_Your assignment_
Only the lines from the start of the entries up to and including the line with "(352, 154) = (288, 392): turquoise" should be written out, exactly as they stand.

_Dataset extract_

<<<<

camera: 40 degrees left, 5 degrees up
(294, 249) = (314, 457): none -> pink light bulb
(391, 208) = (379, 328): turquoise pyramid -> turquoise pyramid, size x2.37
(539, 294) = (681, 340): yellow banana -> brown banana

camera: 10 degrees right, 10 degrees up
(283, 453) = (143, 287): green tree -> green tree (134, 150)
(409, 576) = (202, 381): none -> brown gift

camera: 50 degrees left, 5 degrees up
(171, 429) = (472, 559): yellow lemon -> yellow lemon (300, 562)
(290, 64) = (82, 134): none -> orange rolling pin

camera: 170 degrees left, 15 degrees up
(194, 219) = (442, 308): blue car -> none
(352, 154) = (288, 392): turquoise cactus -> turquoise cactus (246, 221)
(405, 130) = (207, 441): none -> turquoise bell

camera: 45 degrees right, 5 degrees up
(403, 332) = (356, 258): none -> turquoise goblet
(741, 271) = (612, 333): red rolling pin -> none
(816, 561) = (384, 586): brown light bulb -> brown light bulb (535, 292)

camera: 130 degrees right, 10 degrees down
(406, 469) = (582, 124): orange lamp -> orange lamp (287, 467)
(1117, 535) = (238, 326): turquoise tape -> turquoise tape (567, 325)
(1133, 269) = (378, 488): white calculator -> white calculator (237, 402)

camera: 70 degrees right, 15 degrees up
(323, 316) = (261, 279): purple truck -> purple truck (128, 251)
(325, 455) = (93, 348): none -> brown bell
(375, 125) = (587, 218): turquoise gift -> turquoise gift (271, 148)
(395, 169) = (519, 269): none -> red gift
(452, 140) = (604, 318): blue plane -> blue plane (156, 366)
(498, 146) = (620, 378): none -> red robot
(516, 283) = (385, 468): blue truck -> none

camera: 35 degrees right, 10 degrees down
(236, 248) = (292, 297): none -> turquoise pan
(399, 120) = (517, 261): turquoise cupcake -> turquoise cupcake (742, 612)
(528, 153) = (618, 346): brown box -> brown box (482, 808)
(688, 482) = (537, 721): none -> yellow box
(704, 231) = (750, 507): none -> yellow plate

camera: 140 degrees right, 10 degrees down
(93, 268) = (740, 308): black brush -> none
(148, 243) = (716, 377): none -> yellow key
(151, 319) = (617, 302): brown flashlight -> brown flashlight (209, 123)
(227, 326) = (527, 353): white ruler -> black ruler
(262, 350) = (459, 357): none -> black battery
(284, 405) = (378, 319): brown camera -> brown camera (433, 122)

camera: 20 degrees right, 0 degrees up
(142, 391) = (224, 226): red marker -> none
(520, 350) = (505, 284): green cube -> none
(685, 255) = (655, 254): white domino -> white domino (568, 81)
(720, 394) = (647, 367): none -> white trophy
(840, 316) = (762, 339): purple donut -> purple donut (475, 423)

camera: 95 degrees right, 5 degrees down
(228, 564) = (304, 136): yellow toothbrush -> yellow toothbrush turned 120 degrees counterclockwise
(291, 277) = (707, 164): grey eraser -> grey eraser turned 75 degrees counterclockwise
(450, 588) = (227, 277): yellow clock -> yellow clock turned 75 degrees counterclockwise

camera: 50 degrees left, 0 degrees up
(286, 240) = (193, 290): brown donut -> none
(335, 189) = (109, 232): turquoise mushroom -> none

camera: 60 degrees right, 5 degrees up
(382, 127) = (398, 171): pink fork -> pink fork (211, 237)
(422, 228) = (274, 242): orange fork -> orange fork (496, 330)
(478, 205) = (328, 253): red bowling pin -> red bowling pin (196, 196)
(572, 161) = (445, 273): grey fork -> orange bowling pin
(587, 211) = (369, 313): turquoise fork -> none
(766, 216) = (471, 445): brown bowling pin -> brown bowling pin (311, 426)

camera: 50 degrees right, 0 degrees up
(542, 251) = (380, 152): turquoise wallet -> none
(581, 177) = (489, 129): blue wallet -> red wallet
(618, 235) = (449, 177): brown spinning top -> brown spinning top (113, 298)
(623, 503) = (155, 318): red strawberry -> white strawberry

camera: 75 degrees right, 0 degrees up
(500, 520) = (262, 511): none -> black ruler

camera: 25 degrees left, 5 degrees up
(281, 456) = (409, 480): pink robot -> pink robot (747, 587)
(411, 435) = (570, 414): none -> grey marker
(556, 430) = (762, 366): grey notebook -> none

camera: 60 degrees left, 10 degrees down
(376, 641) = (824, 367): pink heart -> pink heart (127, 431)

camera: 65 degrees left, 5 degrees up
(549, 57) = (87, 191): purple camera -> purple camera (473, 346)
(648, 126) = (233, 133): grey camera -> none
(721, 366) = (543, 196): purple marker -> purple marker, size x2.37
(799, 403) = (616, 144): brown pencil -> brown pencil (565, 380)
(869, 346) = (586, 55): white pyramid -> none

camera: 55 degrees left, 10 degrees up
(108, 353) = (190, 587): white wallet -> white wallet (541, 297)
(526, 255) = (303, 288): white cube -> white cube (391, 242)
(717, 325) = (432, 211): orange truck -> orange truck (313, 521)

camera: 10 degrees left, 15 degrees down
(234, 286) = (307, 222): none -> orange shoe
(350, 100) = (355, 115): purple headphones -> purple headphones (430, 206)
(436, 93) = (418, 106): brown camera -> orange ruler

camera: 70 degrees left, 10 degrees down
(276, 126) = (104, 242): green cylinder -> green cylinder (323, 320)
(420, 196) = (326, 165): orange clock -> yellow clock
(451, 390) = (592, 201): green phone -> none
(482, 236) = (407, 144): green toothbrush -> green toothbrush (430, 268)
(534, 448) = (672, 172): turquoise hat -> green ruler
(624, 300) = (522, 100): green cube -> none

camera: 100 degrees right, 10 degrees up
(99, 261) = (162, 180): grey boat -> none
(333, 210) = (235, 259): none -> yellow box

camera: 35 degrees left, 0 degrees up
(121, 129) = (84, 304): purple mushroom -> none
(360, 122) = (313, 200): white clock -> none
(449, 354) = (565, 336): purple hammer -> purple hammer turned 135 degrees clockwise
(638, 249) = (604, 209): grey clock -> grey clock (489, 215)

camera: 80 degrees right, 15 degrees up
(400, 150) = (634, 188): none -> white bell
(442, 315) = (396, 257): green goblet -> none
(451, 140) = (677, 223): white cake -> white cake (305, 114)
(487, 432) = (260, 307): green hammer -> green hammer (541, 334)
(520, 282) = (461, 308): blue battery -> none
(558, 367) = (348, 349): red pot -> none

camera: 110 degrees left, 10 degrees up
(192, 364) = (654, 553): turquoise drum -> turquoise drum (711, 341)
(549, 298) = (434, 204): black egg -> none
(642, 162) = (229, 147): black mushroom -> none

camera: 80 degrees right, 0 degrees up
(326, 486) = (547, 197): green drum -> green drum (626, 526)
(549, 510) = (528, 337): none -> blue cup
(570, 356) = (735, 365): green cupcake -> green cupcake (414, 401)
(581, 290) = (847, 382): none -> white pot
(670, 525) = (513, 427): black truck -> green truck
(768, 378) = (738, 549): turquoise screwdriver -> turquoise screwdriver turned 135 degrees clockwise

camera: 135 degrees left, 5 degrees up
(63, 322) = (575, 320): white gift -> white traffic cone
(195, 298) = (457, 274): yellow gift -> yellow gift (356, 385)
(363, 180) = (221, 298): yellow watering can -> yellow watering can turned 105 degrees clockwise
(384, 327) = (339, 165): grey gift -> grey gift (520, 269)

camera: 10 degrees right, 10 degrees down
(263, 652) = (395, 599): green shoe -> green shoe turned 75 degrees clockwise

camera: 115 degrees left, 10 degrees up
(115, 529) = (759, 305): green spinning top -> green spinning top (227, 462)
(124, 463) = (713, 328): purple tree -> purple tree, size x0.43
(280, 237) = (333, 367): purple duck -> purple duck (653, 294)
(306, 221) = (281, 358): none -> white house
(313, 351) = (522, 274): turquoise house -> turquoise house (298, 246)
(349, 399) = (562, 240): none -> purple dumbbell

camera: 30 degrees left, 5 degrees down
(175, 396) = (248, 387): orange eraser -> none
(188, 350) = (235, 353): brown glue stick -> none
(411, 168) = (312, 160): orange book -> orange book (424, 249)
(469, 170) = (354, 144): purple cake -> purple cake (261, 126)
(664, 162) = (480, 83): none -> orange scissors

>>>>

_Exercise solution_
camera: 40 degrees left, 5 degrees up
(294, 249) = (314, 457): none -> pink light bulb
(391, 208) = (379, 328): turquoise pyramid -> turquoise pyramid, size x2.37
(539, 294) = (681, 340): yellow banana -> brown banana

camera: 10 degrees right, 10 degrees up
(283, 453) = (143, 287): green tree -> green tree (134, 150)
(409, 576) = (202, 381): none -> brown gift

camera: 50 degrees left, 5 degrees up
(171, 429) = (472, 559): yellow lemon -> yellow lemon (300, 562)
(290, 64) = (82, 134): none -> orange rolling pin

camera: 170 degrees left, 15 degrees up
(194, 219) = (442, 308): blue car -> none
(352, 154) = (288, 392): turquoise cactus -> turquoise cactus (246, 221)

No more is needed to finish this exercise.